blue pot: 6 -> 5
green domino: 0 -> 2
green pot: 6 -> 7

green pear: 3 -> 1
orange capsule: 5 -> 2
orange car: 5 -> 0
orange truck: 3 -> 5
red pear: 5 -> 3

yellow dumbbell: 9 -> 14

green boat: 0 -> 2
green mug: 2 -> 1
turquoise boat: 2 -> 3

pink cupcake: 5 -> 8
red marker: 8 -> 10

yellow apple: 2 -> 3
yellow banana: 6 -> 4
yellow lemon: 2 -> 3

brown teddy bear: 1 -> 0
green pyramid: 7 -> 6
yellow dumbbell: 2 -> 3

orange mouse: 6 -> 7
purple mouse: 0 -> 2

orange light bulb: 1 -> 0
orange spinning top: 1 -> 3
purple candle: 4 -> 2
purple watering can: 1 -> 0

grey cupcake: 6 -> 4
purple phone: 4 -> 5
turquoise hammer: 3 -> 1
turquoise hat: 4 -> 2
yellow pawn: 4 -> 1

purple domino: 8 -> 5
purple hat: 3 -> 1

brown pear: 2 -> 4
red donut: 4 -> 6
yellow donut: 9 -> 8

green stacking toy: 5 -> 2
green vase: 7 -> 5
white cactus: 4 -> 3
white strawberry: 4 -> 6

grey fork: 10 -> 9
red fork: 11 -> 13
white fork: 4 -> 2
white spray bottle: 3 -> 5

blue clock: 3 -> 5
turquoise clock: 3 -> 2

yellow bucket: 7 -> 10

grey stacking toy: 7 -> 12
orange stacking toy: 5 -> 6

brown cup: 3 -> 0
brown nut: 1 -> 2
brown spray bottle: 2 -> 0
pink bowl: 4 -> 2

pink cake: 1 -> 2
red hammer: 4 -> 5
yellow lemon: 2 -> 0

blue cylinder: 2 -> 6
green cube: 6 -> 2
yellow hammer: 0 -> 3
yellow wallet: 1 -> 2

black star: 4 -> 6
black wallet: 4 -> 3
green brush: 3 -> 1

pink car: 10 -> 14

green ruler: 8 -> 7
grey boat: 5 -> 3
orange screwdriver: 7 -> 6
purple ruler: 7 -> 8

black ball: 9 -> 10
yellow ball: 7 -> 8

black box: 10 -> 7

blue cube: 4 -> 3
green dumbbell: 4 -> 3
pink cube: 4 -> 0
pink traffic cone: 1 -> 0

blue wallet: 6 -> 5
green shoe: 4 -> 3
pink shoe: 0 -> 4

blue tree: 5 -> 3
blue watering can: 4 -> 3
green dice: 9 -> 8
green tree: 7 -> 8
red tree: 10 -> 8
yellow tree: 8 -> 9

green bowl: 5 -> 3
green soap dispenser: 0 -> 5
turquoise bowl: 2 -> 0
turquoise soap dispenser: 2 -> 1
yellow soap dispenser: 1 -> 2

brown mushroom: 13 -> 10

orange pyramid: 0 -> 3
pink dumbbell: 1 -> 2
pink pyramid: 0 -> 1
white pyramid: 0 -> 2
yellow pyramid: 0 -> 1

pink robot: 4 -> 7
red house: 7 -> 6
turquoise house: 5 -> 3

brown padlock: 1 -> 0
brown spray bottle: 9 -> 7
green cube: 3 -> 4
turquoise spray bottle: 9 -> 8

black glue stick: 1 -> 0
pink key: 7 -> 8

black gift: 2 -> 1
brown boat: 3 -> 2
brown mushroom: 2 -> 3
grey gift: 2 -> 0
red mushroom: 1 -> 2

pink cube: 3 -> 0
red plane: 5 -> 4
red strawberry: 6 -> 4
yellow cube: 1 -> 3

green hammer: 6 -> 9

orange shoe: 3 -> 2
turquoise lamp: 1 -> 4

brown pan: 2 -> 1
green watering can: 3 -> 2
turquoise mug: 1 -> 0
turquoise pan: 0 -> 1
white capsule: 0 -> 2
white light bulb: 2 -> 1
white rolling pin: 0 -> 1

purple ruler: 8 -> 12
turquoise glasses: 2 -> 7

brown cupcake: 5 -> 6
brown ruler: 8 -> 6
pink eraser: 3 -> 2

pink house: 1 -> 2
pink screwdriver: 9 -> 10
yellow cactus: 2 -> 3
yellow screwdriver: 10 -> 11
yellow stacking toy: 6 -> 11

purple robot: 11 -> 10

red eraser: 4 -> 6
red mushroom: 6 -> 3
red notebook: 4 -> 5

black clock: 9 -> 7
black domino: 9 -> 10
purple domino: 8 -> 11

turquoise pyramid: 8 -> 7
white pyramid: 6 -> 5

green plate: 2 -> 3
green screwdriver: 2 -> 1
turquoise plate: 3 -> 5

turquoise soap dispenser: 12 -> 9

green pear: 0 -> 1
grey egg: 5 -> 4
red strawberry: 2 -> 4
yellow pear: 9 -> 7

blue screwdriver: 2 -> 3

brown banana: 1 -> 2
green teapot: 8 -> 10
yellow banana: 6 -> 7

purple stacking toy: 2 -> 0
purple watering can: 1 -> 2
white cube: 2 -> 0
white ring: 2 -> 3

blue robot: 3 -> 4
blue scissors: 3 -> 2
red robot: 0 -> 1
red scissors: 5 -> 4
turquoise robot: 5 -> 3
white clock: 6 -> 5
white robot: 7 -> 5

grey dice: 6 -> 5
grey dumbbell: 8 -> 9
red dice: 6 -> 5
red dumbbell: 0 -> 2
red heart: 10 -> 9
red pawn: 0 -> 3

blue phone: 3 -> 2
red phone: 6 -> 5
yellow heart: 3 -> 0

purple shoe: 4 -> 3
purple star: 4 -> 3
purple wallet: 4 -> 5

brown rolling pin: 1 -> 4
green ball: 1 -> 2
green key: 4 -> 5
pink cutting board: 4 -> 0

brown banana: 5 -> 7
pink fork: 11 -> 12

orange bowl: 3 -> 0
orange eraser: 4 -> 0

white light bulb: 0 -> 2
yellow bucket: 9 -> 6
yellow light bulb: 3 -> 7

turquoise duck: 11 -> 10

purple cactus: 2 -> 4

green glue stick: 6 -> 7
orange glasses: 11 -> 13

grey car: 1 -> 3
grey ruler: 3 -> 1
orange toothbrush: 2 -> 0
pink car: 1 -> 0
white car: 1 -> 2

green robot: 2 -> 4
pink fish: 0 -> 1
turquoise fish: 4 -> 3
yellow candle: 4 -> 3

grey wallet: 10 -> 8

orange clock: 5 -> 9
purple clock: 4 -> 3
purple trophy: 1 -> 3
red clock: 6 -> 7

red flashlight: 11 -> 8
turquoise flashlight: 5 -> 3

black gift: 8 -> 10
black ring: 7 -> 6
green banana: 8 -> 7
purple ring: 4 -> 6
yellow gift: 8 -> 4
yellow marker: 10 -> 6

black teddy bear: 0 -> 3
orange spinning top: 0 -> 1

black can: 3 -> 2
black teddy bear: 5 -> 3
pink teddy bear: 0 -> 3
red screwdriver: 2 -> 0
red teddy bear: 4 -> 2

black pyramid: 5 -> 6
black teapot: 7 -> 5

▶ _WHAT NEEDS TO BE DONE_
What you give back must be the stretch above, starting at the line with "brown boat: 3 -> 2" and ending at the line with "brown rolling pin: 1 -> 4", copied exactly.

▶ _WRITTEN SOLUTION_
brown boat: 3 -> 2
brown mushroom: 2 -> 3
grey gift: 2 -> 0
red mushroom: 1 -> 2

pink cube: 3 -> 0
red plane: 5 -> 4
red strawberry: 6 -> 4
yellow cube: 1 -> 3

green hammer: 6 -> 9

orange shoe: 3 -> 2
turquoise lamp: 1 -> 4

brown pan: 2 -> 1
green watering can: 3 -> 2
turquoise mug: 1 -> 0
turquoise pan: 0 -> 1
white capsule: 0 -> 2
white light bulb: 2 -> 1
white rolling pin: 0 -> 1

purple ruler: 8 -> 12
turquoise glasses: 2 -> 7

brown cupcake: 5 -> 6
brown ruler: 8 -> 6
pink eraser: 3 -> 2

pink house: 1 -> 2
pink screwdriver: 9 -> 10
yellow cactus: 2 -> 3
yellow screwdriver: 10 -> 11
yellow stacking toy: 6 -> 11

purple robot: 11 -> 10

red eraser: 4 -> 6
red mushroom: 6 -> 3
red notebook: 4 -> 5

black clock: 9 -> 7
black domino: 9 -> 10
purple domino: 8 -> 11

turquoise pyramid: 8 -> 7
white pyramid: 6 -> 5

green plate: 2 -> 3
green screwdriver: 2 -> 1
turquoise plate: 3 -> 5

turquoise soap dispenser: 12 -> 9

green pear: 0 -> 1
grey egg: 5 -> 4
red strawberry: 2 -> 4
yellow pear: 9 -> 7

blue screwdriver: 2 -> 3

brown banana: 1 -> 2
green teapot: 8 -> 10
yellow banana: 6 -> 7

purple stacking toy: 2 -> 0
purple watering can: 1 -> 2
white cube: 2 -> 0
white ring: 2 -> 3

blue robot: 3 -> 4
blue scissors: 3 -> 2
red robot: 0 -> 1
red scissors: 5 -> 4
turquoise robot: 5 -> 3
white clock: 6 -> 5
white robot: 7 -> 5

grey dice: 6 -> 5
grey dumbbell: 8 -> 9
red dice: 6 -> 5
red dumbbell: 0 -> 2
red heart: 10 -> 9
red pawn: 0 -> 3

blue phone: 3 -> 2
red phone: 6 -> 5
yellow heart: 3 -> 0

purple shoe: 4 -> 3
purple star: 4 -> 3
purple wallet: 4 -> 5

brown rolling pin: 1 -> 4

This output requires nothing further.